▸ **What the exercise asks**
Quote every line below exactly and skip any picture.

▸ **Provided records**
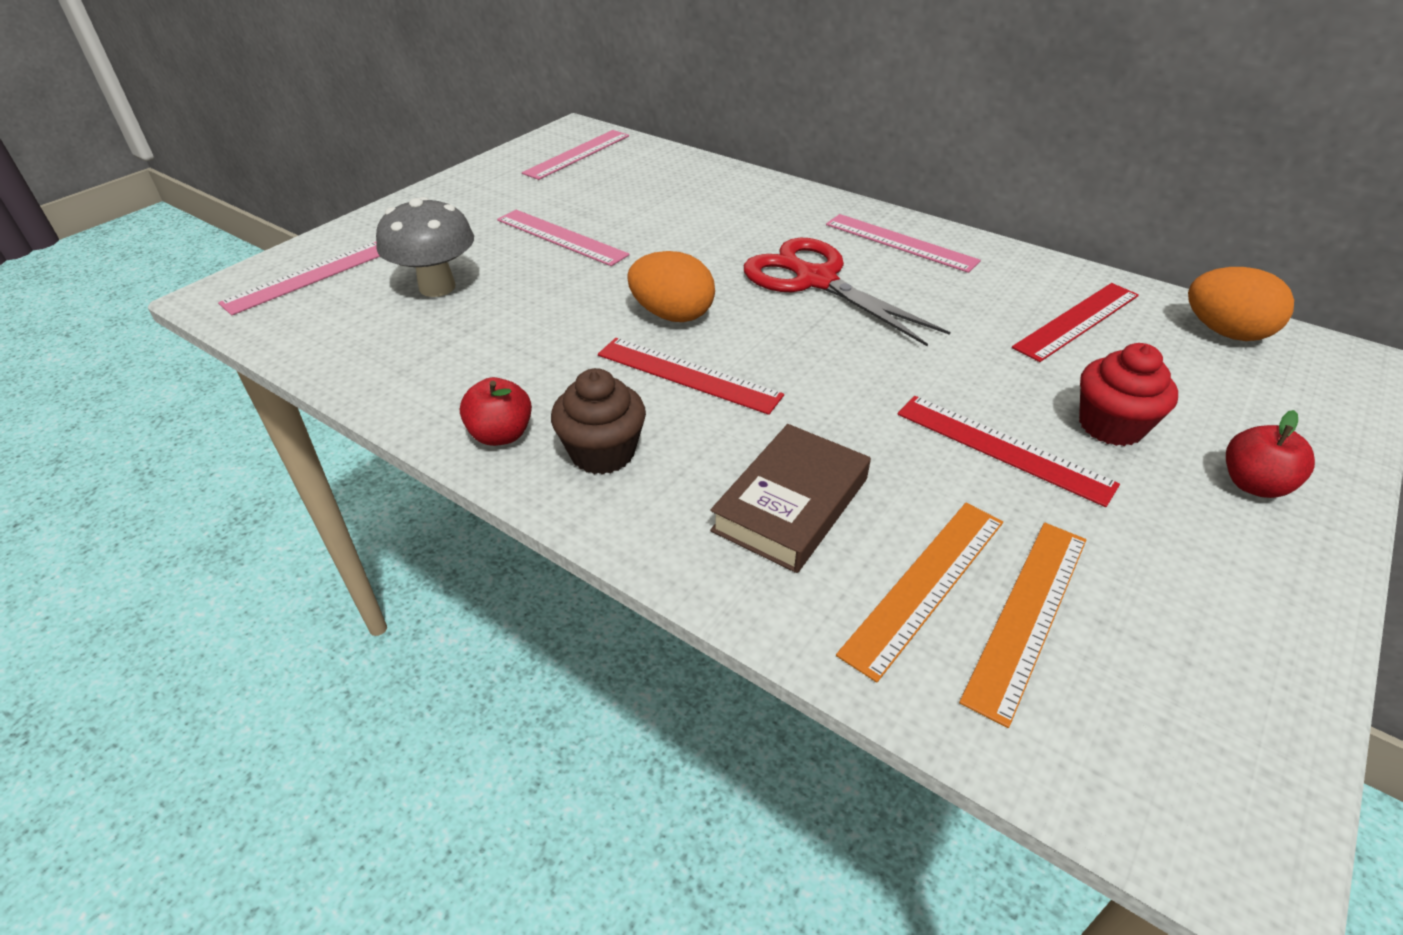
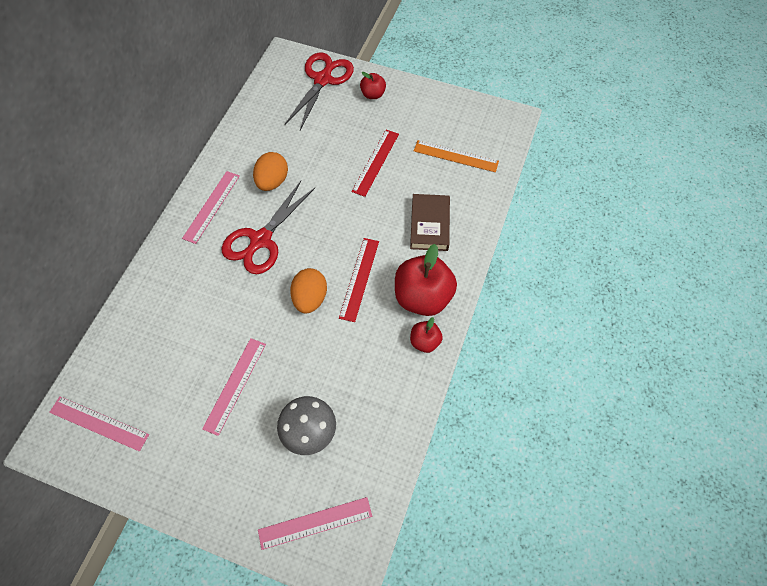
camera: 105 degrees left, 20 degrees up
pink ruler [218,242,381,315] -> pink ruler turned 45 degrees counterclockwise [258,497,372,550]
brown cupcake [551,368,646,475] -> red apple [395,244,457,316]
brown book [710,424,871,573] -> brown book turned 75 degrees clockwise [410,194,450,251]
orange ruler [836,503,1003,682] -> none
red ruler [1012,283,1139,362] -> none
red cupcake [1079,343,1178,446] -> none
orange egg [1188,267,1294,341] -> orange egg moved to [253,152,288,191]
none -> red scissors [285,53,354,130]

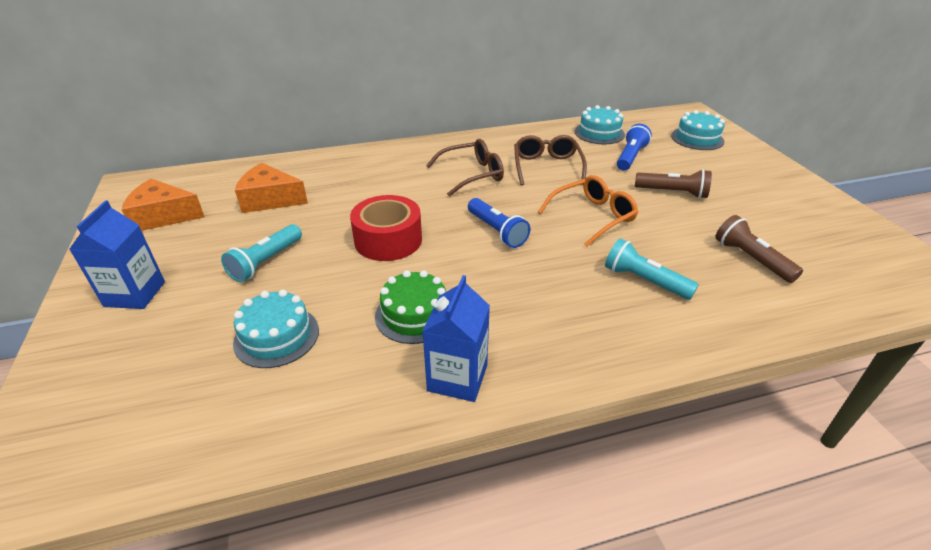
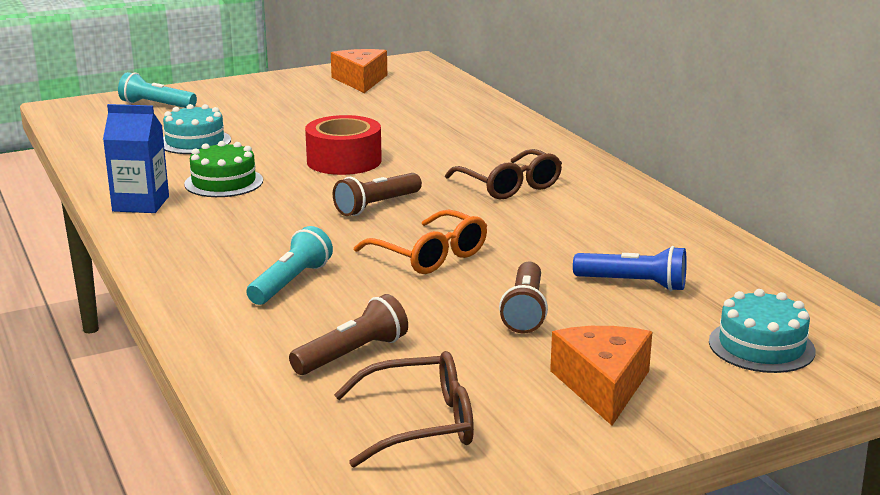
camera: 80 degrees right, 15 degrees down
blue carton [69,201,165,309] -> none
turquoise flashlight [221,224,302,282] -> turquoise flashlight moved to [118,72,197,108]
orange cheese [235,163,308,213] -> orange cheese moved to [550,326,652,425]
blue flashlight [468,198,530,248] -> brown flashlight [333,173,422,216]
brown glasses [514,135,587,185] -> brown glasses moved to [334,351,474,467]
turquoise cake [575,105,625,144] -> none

▸ **Answer for the task**
camera: 105 degrees left, 20 degrees up
pink ruler [218,242,381,315] -> pink ruler turned 45 degrees counterclockwise [258,497,372,550]
brown cupcake [551,368,646,475] -> red apple [395,244,457,316]
brown book [710,424,871,573] -> brown book turned 75 degrees clockwise [410,194,450,251]
orange ruler [836,503,1003,682] -> none
red ruler [1012,283,1139,362] -> none
red cupcake [1079,343,1178,446] -> none
orange egg [1188,267,1294,341] -> orange egg moved to [253,152,288,191]
none -> red scissors [285,53,354,130]

camera: 80 degrees right, 15 degrees down
blue carton [69,201,165,309] -> none
turquoise flashlight [221,224,302,282] -> turquoise flashlight moved to [118,72,197,108]
orange cheese [235,163,308,213] -> orange cheese moved to [550,326,652,425]
blue flashlight [468,198,530,248] -> brown flashlight [333,173,422,216]
brown glasses [514,135,587,185] -> brown glasses moved to [334,351,474,467]
turquoise cake [575,105,625,144] -> none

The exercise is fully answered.